Work instructions: The records below must be duplicated exactly, character for character.

Dataset records:
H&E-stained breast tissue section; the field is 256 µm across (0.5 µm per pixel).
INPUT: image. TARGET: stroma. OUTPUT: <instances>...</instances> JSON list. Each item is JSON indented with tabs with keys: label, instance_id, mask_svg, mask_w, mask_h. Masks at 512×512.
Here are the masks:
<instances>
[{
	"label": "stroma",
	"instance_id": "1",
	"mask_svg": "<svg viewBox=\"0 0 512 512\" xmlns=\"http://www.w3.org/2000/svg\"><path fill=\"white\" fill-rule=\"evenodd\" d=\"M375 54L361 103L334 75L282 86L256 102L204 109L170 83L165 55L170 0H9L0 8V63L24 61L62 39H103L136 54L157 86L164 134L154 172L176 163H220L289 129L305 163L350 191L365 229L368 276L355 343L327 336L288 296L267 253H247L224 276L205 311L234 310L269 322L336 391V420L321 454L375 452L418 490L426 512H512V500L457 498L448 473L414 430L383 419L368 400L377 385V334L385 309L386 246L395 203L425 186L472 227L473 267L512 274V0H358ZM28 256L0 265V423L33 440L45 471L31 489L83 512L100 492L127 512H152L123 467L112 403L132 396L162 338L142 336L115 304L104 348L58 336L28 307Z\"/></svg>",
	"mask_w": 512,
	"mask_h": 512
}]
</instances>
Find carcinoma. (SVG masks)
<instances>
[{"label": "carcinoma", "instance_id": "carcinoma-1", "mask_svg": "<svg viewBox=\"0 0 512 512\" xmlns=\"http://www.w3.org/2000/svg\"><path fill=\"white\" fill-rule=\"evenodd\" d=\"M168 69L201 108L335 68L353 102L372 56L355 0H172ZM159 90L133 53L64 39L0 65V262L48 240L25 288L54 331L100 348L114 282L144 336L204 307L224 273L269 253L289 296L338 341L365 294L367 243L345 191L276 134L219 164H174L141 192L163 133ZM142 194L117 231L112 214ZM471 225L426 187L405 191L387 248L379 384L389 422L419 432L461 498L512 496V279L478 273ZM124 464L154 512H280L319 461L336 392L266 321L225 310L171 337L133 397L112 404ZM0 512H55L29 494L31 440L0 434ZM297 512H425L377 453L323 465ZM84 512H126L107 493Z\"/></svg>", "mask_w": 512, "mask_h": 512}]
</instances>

Task response:
H&E-stained breast tissue section; the field is 256 µm across (0.5 µm per pixel).
INPUT: image. TARGET: stroma. OUTPUT: <instances>...</instances> JSON list. Each item is JSON indented with tabs with keys: label, instance_id, mask_svg, mask_w, mask_h. Masks at 512×512.
Here are the masks:
<instances>
[{
	"label": "stroma",
	"instance_id": "1",
	"mask_svg": "<svg viewBox=\"0 0 512 512\" xmlns=\"http://www.w3.org/2000/svg\"><path fill=\"white\" fill-rule=\"evenodd\" d=\"M375 54L361 103L334 75L282 86L256 102L204 109L170 83L165 55L170 0H9L0 8V63L24 61L62 39H103L136 54L157 86L164 134L154 172L176 163H220L289 129L305 163L350 191L365 229L368 276L355 343L327 336L288 296L267 253H247L224 276L205 311L234 310L269 322L336 391V420L321 454L375 452L418 490L426 512H512V500L457 498L448 473L414 430L383 419L368 400L377 385V334L385 309L386 246L395 203L425 186L472 227L473 267L512 274V0H358ZM28 256L0 265V423L33 440L45 471L31 489L83 512L100 492L127 512H152L123 467L112 403L132 396L162 338L142 336L115 304L104 348L58 336L28 307Z\"/></svg>",
	"mask_w": 512,
	"mask_h": 512
}]
</instances>
Find carcinoma. (SVG masks)
<instances>
[{"label": "carcinoma", "instance_id": "carcinoma-1", "mask_svg": "<svg viewBox=\"0 0 512 512\" xmlns=\"http://www.w3.org/2000/svg\"><path fill=\"white\" fill-rule=\"evenodd\" d=\"M168 69L201 108L335 68L353 102L372 56L355 0H172ZM159 90L133 53L64 39L0 65V262L48 240L25 288L54 331L100 348L114 282L144 336L204 307L224 273L269 253L289 296L338 341L365 294L367 243L345 191L276 134L219 164H174L141 192L163 133ZM142 194L117 231L112 214ZM471 225L426 187L405 191L387 248L379 384L389 422L419 432L461 498L512 496V279L478 273ZM124 464L154 512H280L319 461L336 392L266 321L225 310L171 337L133 397L112 404ZM0 512H55L29 494L31 440L0 434ZM297 512H425L377 453L323 465ZM84 512H126L107 493Z\"/></svg>", "mask_w": 512, "mask_h": 512}]
</instances>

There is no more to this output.